## WHAT TO DO:
Present exactly, and only, the lines running from the line that contains "turquoise scissors: [329,587,375,642]" through the end of the entries below.

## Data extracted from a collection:
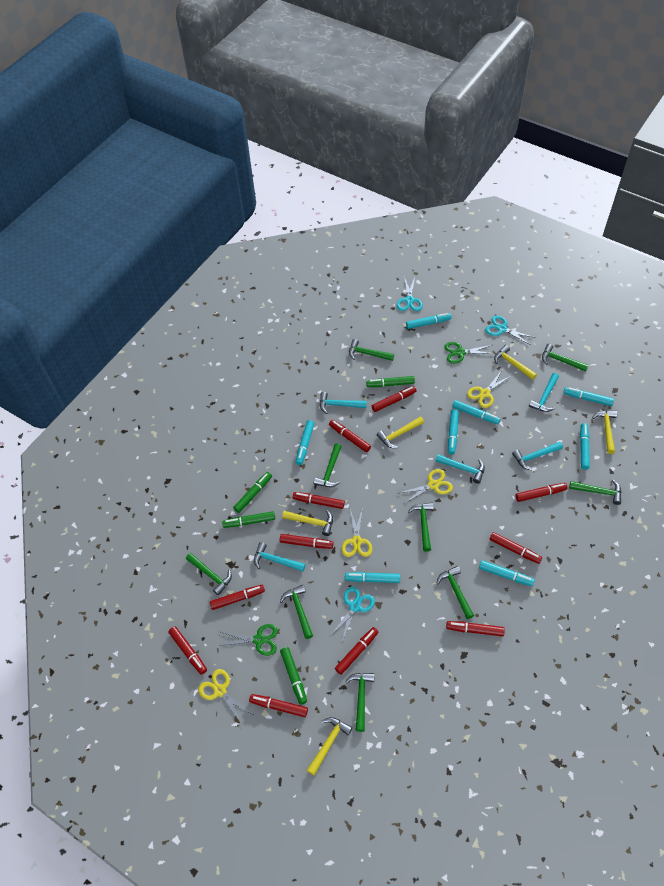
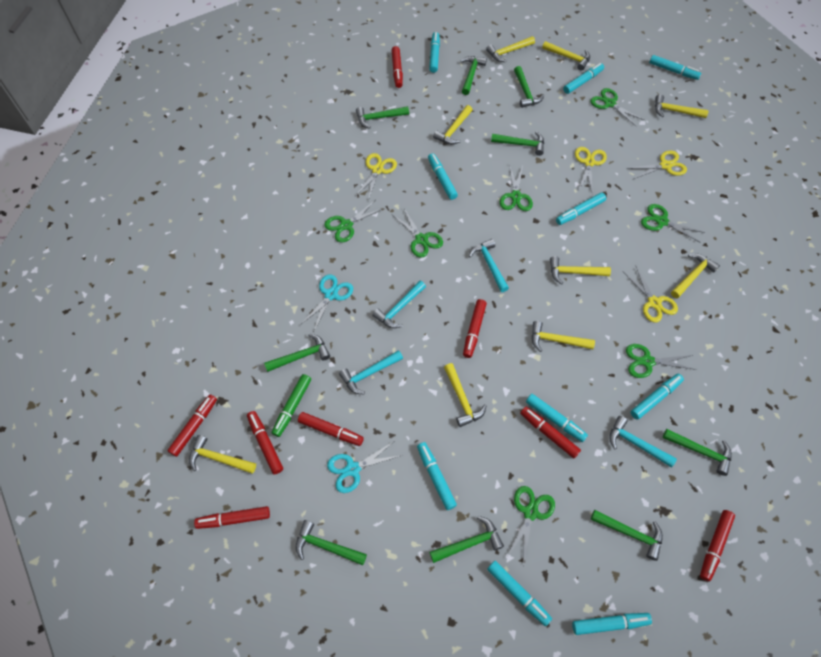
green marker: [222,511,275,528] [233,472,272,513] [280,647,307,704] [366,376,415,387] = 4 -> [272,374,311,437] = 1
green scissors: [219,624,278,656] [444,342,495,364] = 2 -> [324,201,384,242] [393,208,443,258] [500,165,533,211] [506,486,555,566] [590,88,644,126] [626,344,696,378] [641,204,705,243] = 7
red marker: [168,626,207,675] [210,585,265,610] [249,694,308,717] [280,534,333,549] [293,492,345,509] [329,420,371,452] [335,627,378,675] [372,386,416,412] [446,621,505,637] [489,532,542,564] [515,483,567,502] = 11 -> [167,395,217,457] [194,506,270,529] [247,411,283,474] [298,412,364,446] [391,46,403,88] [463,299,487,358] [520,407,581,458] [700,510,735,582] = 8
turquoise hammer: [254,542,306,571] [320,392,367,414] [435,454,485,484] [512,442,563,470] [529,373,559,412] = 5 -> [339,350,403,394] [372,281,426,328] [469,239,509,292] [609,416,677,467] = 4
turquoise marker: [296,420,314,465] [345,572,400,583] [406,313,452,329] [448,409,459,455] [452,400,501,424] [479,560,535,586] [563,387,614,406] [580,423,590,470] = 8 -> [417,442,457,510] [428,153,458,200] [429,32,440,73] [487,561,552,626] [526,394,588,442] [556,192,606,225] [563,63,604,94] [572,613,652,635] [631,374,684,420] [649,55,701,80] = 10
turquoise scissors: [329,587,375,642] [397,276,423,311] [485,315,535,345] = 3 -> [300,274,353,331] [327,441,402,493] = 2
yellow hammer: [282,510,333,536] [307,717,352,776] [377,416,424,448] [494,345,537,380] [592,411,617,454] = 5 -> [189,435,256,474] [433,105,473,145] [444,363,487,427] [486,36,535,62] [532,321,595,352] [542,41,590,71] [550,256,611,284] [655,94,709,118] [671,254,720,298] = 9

## TASK RESPONSE:
turquoise scissors: [329,587,375,642] [397,276,423,311] [485,315,535,345] = 3 -> [300,274,353,331] [327,441,402,493] = 2
yellow hammer: [282,510,333,536] [307,717,352,776] [377,416,424,448] [494,345,537,380] [592,411,617,454] = 5 -> [189,435,256,474] [433,105,473,145] [444,363,487,427] [486,36,535,62] [532,321,595,352] [542,41,590,71] [550,256,611,284] [655,94,709,118] [671,254,720,298] = 9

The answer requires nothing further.